[Collected data]
----------
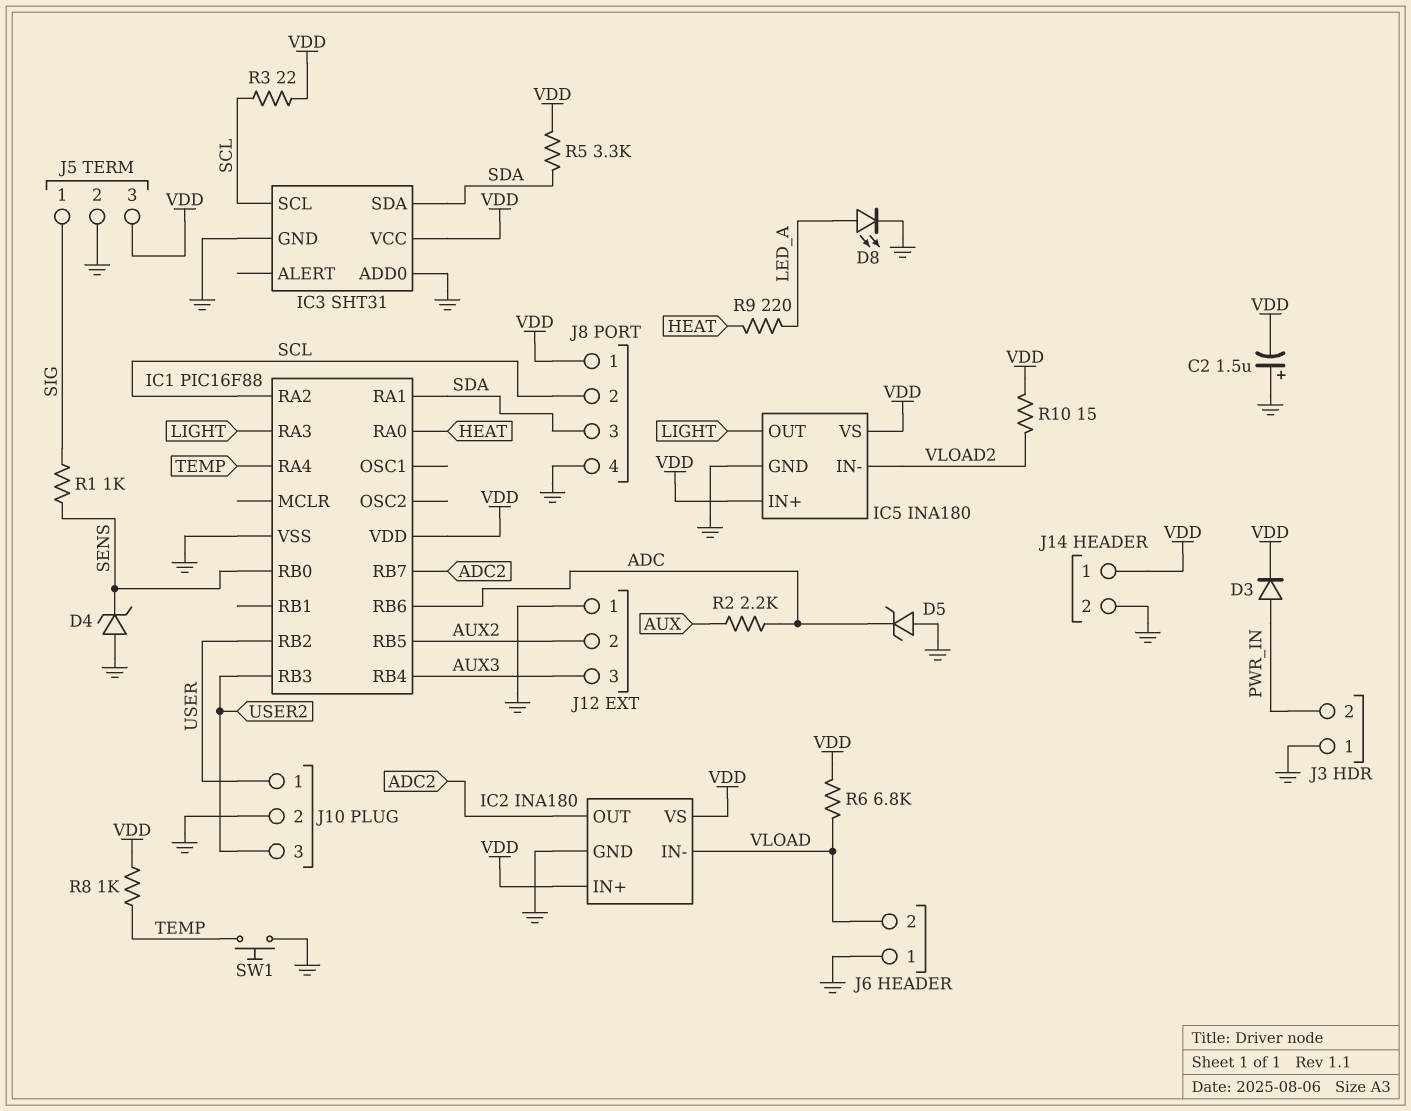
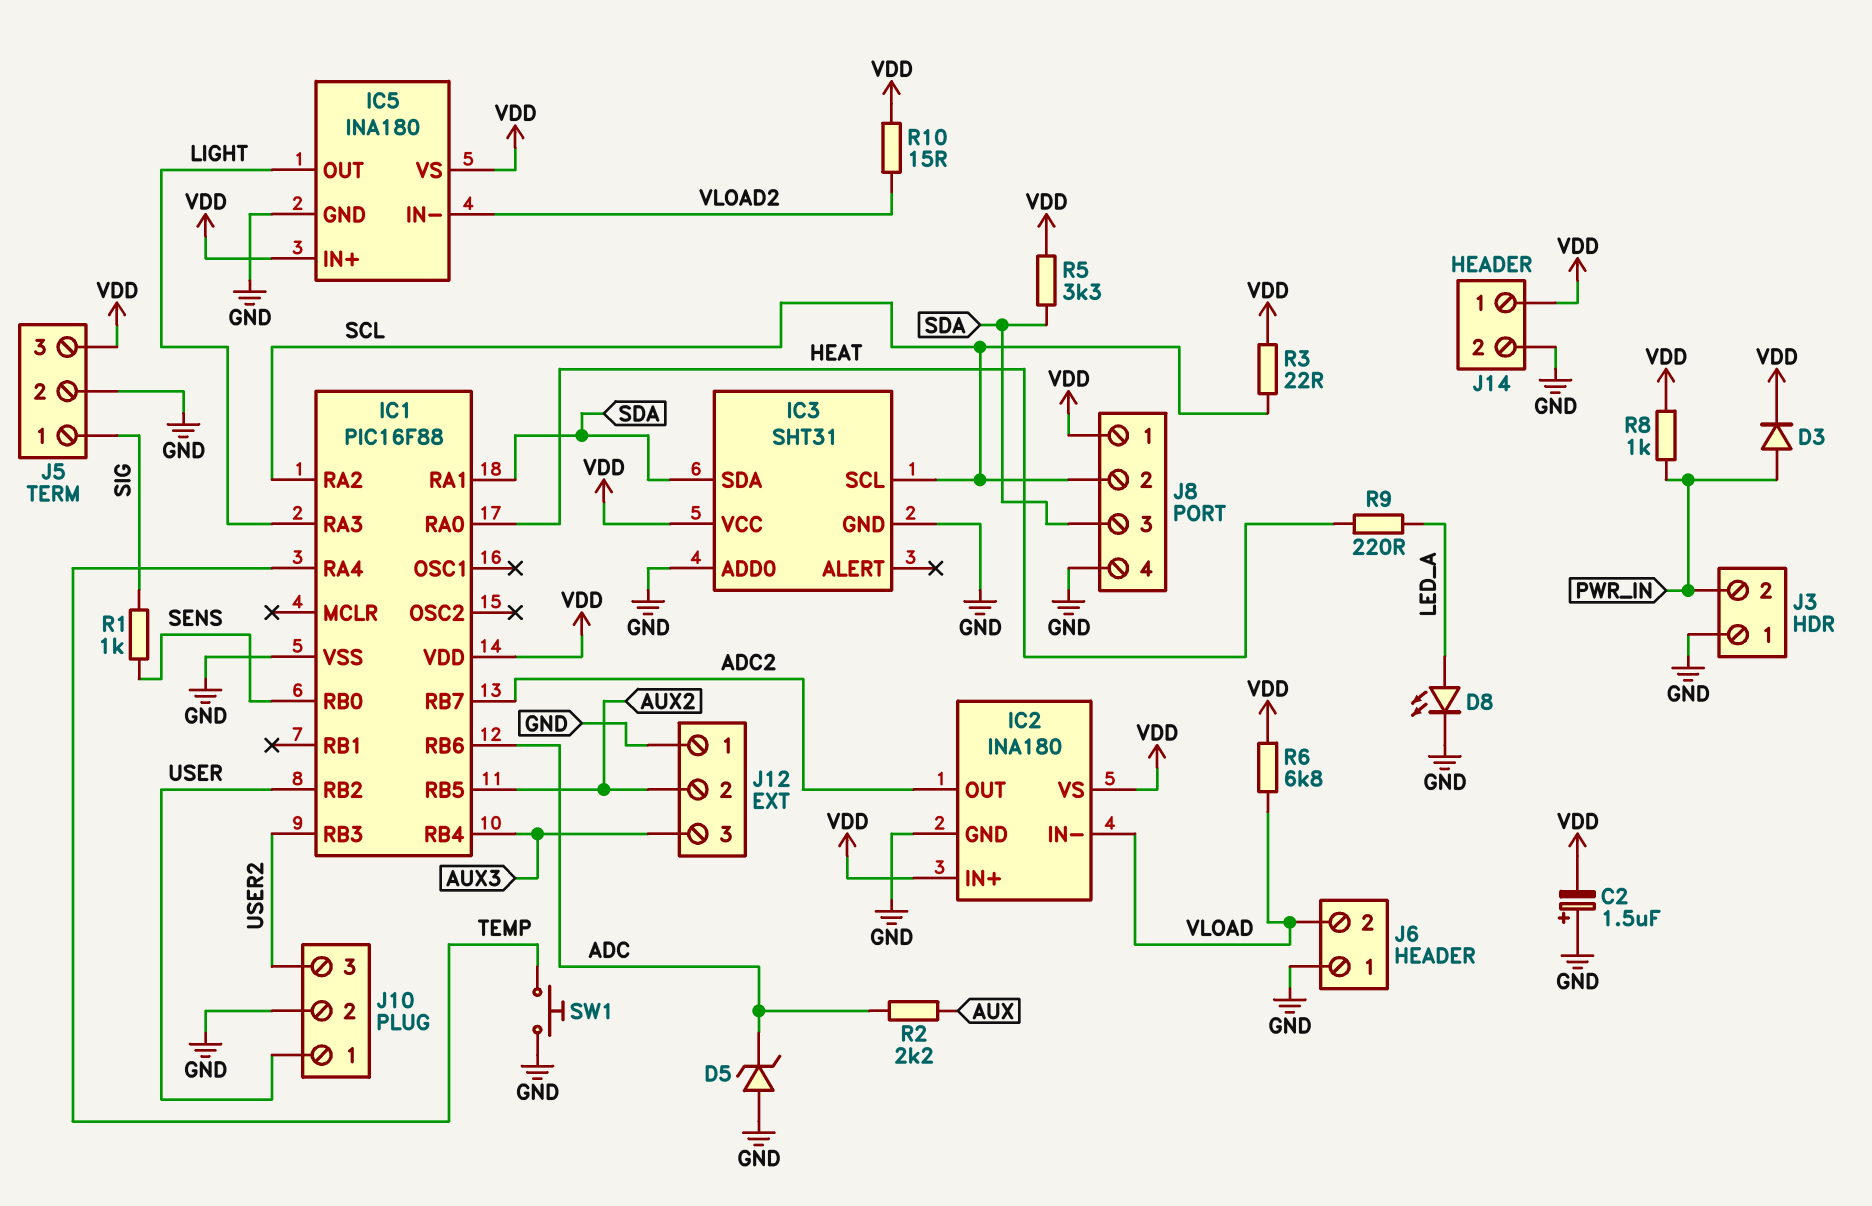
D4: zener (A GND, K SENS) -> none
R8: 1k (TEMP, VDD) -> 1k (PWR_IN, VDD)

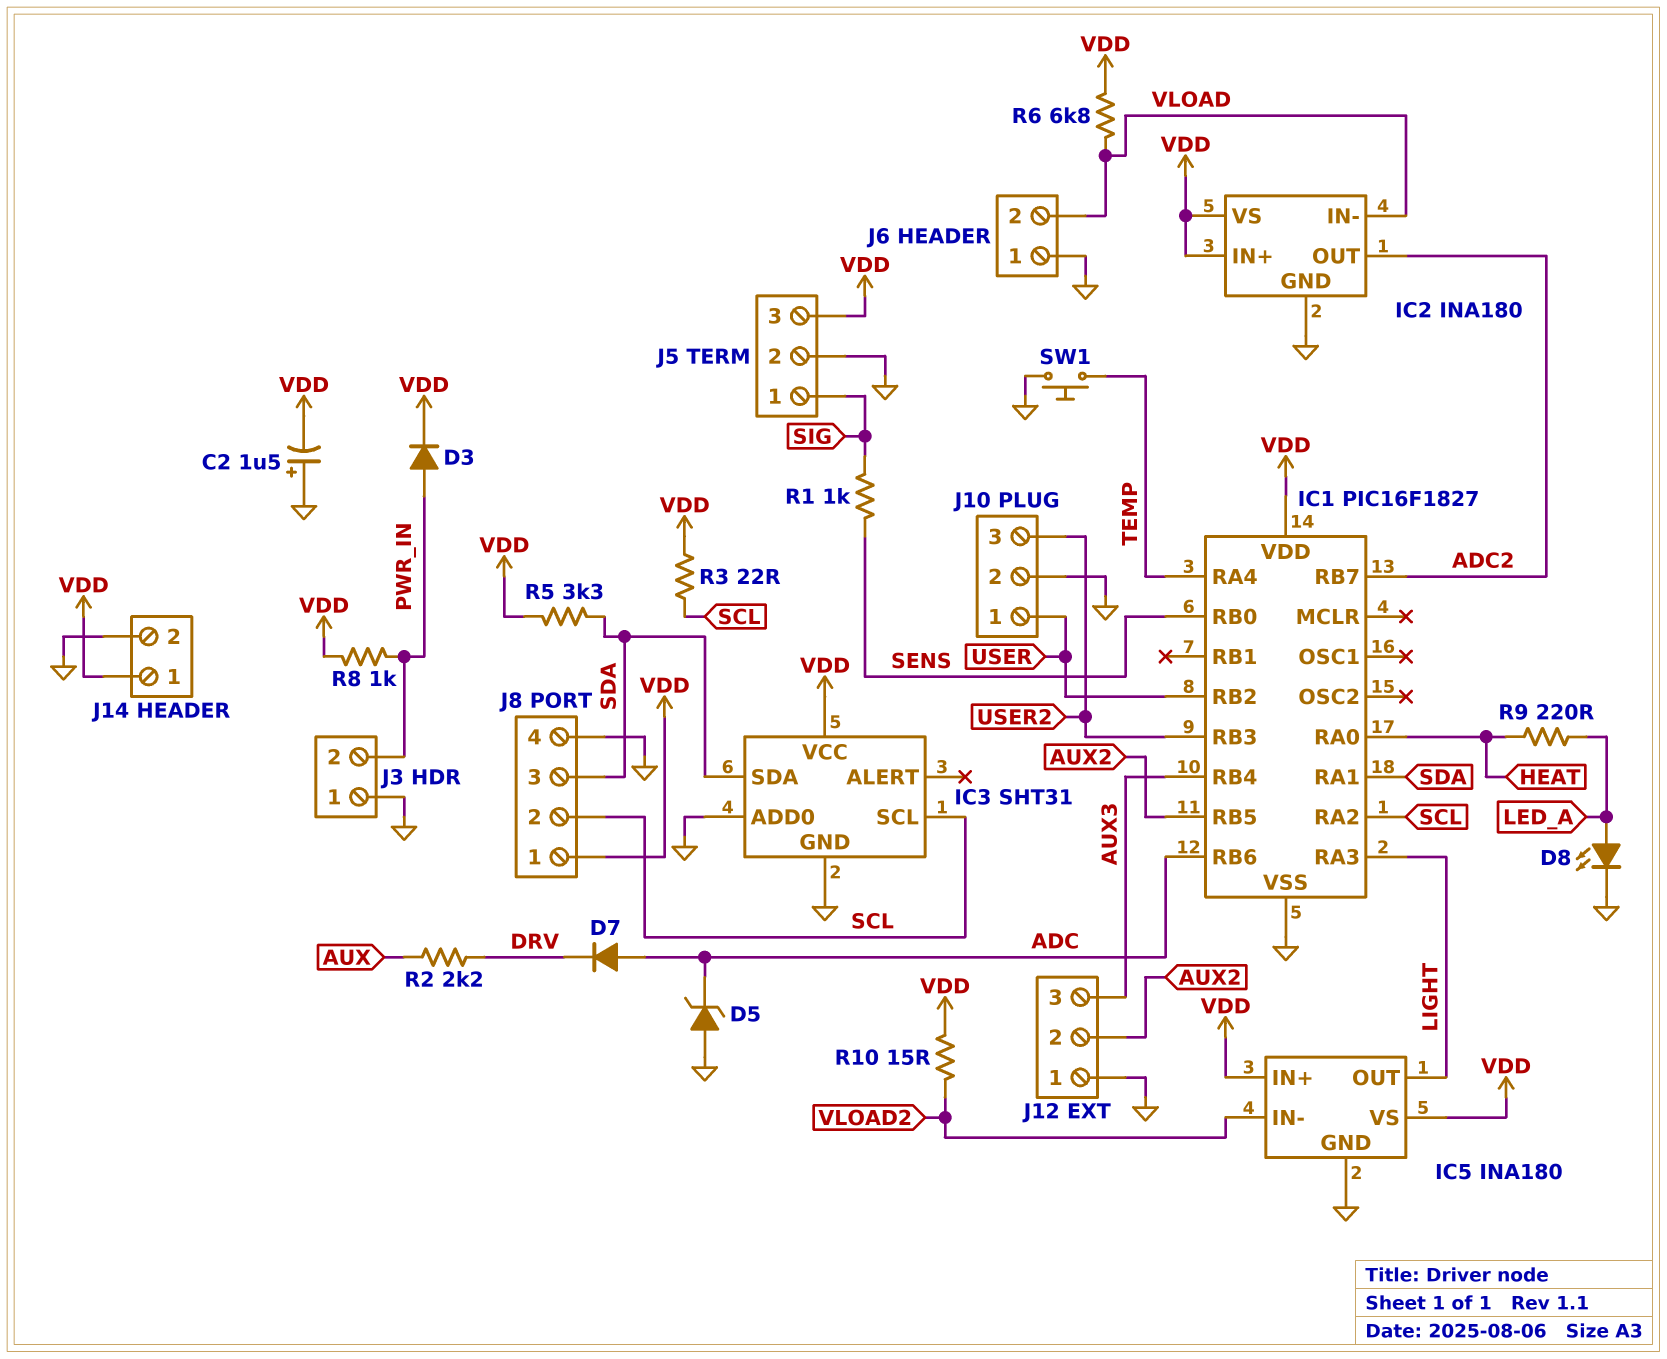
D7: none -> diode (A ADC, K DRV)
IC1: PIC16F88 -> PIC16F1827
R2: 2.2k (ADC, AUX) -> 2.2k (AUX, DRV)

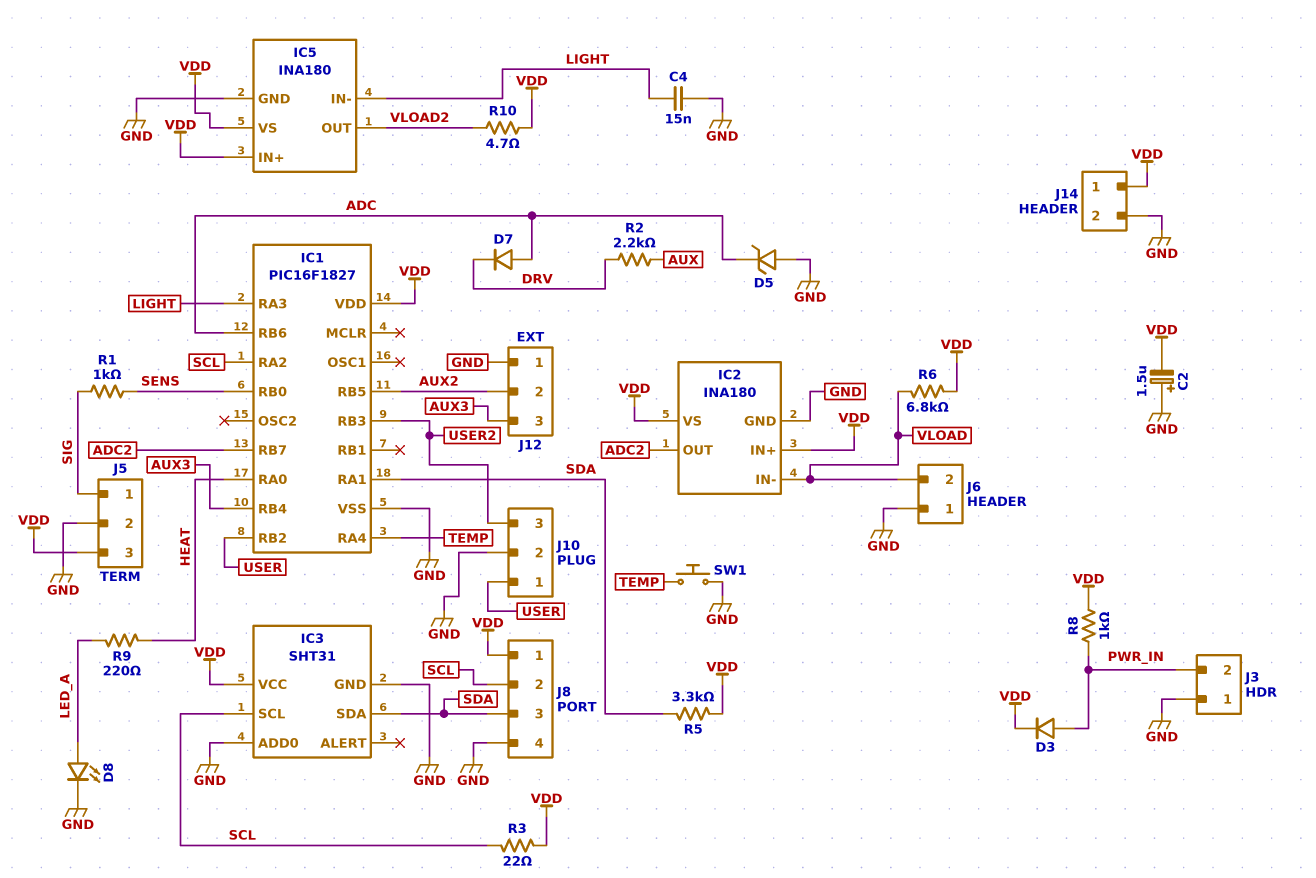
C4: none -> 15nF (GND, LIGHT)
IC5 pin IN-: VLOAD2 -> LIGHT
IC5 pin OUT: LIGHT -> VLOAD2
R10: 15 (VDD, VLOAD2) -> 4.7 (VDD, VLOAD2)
----------
→ **Work request**
Line count for "LIGHT": count the lines in the records above that contain this word, and write only the number.

→ **Exercise solution**
3